(Extracted entries Opens)

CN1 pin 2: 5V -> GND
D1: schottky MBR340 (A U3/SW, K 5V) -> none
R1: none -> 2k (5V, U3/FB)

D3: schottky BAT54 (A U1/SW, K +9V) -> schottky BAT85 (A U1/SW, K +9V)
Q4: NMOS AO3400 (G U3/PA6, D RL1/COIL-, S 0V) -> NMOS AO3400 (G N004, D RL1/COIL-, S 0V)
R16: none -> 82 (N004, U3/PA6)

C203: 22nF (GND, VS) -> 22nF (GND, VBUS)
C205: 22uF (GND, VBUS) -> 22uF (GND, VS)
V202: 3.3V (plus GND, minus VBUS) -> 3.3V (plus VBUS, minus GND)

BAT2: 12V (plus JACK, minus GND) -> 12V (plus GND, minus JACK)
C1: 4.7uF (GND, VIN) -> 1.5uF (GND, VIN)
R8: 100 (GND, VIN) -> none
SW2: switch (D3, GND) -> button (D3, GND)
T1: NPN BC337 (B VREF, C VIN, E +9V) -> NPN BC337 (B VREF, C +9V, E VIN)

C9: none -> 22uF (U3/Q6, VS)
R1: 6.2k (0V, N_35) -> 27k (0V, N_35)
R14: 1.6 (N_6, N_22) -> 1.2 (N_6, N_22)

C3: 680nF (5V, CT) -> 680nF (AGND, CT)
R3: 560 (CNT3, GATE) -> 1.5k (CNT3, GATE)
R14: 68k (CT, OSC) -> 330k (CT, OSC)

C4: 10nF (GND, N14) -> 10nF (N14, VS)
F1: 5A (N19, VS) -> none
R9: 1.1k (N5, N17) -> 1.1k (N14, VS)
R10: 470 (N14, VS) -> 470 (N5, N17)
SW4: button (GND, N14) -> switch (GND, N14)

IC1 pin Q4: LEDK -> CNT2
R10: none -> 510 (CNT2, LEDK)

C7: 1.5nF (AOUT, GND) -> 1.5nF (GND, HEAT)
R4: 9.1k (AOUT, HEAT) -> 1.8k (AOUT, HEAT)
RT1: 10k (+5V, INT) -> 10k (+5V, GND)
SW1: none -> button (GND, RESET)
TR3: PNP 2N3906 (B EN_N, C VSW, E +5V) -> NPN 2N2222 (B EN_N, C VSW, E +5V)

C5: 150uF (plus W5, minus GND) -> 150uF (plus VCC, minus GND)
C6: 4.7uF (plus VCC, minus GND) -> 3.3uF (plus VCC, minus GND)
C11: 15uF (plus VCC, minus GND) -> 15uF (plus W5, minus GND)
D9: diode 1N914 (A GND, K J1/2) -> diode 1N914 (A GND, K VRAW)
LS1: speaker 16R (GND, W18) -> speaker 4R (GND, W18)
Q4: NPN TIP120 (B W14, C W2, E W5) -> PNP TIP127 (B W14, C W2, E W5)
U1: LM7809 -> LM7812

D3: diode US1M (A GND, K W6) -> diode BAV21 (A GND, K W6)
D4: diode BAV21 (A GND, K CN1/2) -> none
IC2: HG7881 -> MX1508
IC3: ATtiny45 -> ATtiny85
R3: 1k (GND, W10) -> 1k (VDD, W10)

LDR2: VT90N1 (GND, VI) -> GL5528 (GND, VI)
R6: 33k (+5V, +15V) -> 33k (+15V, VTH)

(Extracted entries Closes)

◆ **What this task involves**
Nothing beyond the line that contains "R10: 470 (N14, VS) -> 470 (N5, N17)" belongs in the answer; reproduce the entries exactly from their first line through it.

◆ **Result of the task**
CN1 pin 2: 5V -> GND
D1: schottky MBR340 (A U3/SW, K 5V) -> none
R1: none -> 2k (5V, U3/FB)

D3: schottky BAT54 (A U1/SW, K +9V) -> schottky BAT85 (A U1/SW, K +9V)
Q4: NMOS AO3400 (G U3/PA6, D RL1/COIL-, S 0V) -> NMOS AO3400 (G N004, D RL1/COIL-, S 0V)
R16: none -> 82 (N004, U3/PA6)

C203: 22nF (GND, VS) -> 22nF (GND, VBUS)
C205: 22uF (GND, VBUS) -> 22uF (GND, VS)
V202: 3.3V (plus GND, minus VBUS) -> 3.3V (plus VBUS, minus GND)

BAT2: 12V (plus JACK, minus GND) -> 12V (plus GND, minus JACK)
C1: 4.7uF (GND, VIN) -> 1.5uF (GND, VIN)
R8: 100 (GND, VIN) -> none
SW2: switch (D3, GND) -> button (D3, GND)
T1: NPN BC337 (B VREF, C VIN, E +9V) -> NPN BC337 (B VREF, C +9V, E VIN)

C9: none -> 22uF (U3/Q6, VS)
R1: 6.2k (0V, N_35) -> 27k (0V, N_35)
R14: 1.6 (N_6, N_22) -> 1.2 (N_6, N_22)

C3: 680nF (5V, CT) -> 680nF (AGND, CT)
R3: 560 (CNT3, GATE) -> 1.5k (CNT3, GATE)
R14: 68k (CT, OSC) -> 330k (CT, OSC)

C4: 10nF (GND, N14) -> 10nF (N14, VS)
F1: 5A (N19, VS) -> none
R9: 1.1k (N5, N17) -> 1.1k (N14, VS)
R10: 470 (N14, VS) -> 470 (N5, N17)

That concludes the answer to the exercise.